Required action: Would you filter the listing below so that only lines with the word "yellow" remain?

Dataset excerpt:
◇ ◇ ◇

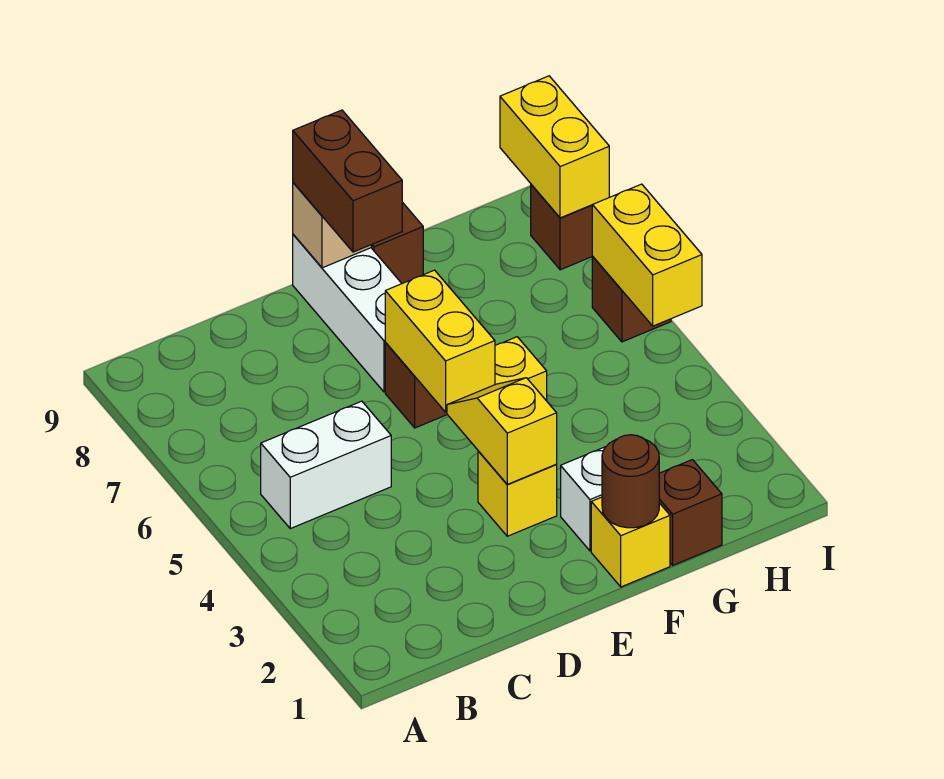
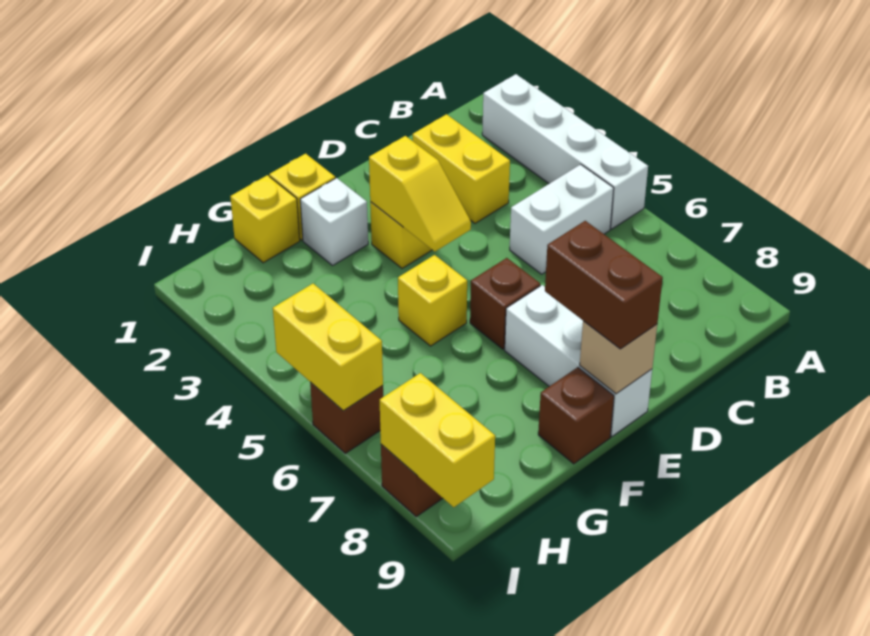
none -> white brick A2:A5 level 1
yellow brick E5:E6 level 2 -> yellow brick C2:C3 level 1
brown round brick F1 level 2 -> none
brown brick G1 level 1 -> yellow brick G1 level 1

◇ ◇ ◇

Task response:
yellow brick E5:E6 level 2 -> yellow brick C2:C3 level 1
brown brick G1 level 1 -> yellow brick G1 level 1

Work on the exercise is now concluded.